[Image change detection data]
....
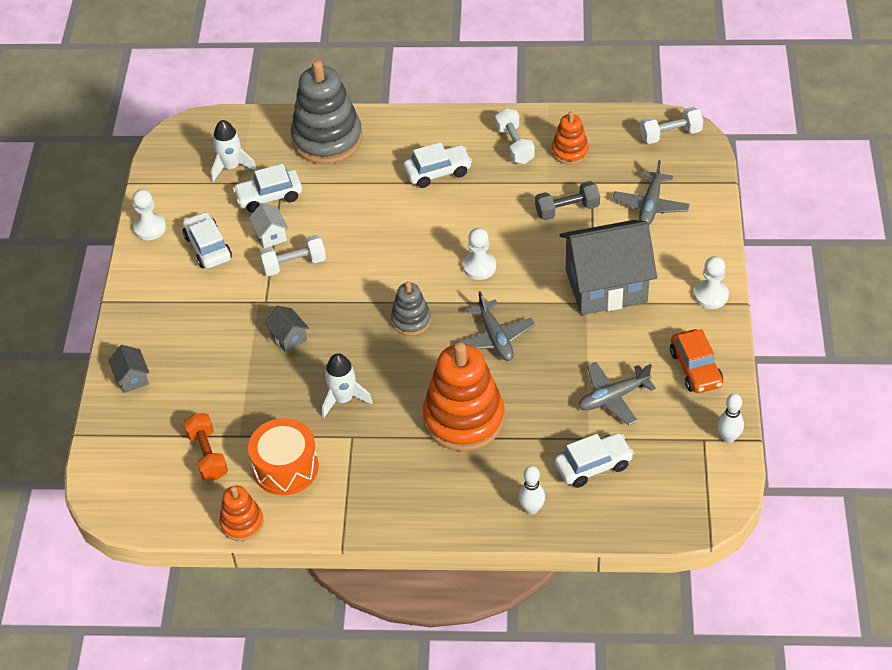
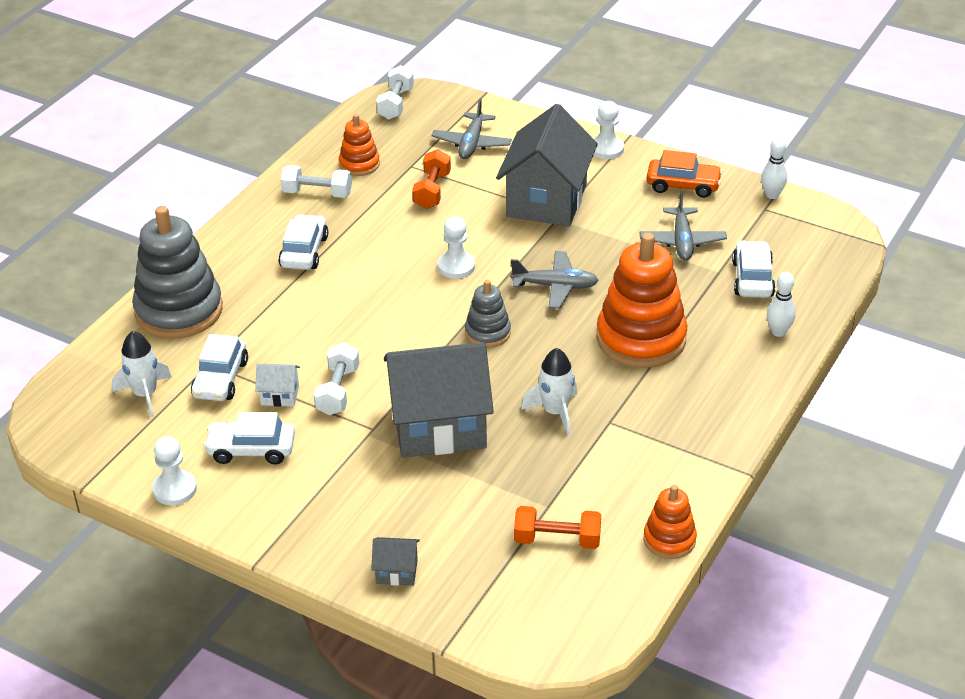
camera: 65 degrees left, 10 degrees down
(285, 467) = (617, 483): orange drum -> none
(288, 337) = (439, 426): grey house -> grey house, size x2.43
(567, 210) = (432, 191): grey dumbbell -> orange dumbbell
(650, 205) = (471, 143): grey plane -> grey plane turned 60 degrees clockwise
....
Could you repeat the data exactly, omitting its pictures?

Output for this task:
camera: 65 degrees left, 10 degrees down
(285, 467) = (617, 483): orange drum -> none
(288, 337) = (439, 426): grey house -> grey house, size x2.43
(567, 210) = (432, 191): grey dumbbell -> orange dumbbell
(650, 205) = (471, 143): grey plane -> grey plane turned 60 degrees clockwise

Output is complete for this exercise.